Data for the task:
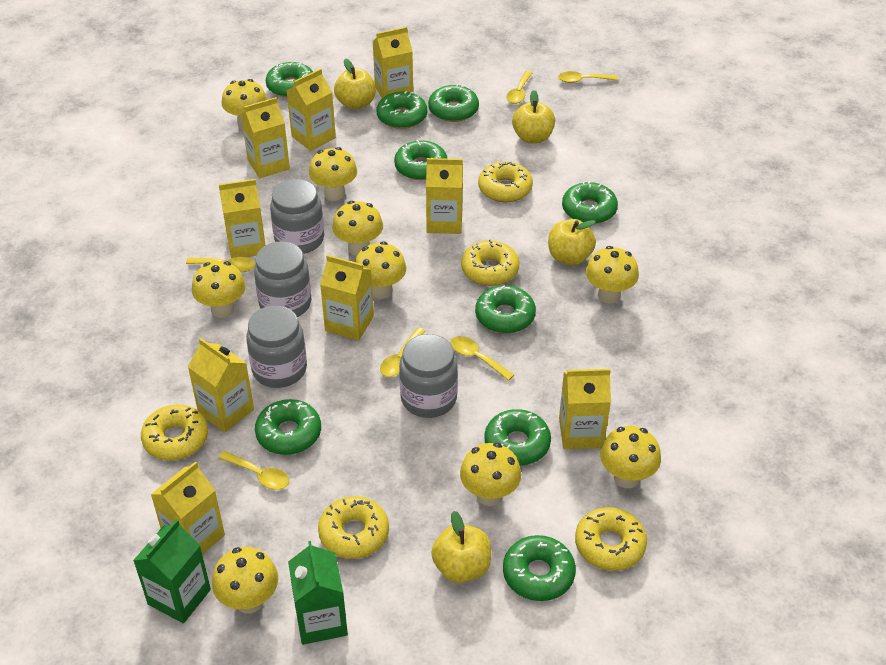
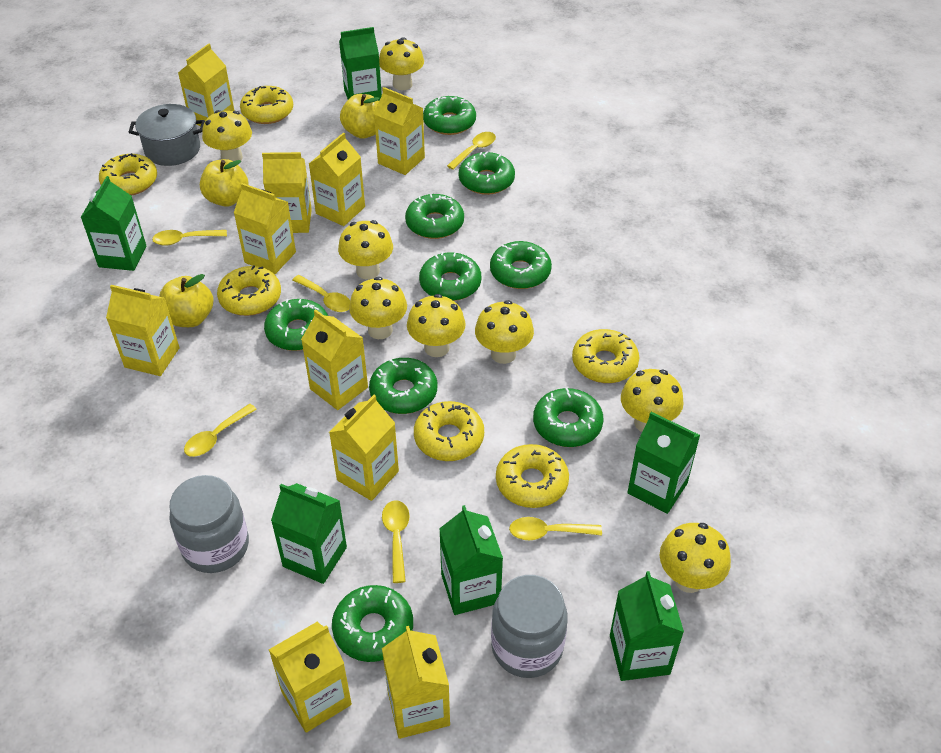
green carton: 2 -> 6
grey jar: 4 -> 2
grey pot: 0 -> 1
yellow apple: 4 -> 3
yellow carton: 9 -> 10
yellow donut: 5 -> 6
yellow mushroom: 9 -> 8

About this task:
Every line containing the string "yellow" should be pulled from the listing and copied.

Answer:
yellow apple: 4 -> 3
yellow carton: 9 -> 10
yellow donut: 5 -> 6
yellow mushroom: 9 -> 8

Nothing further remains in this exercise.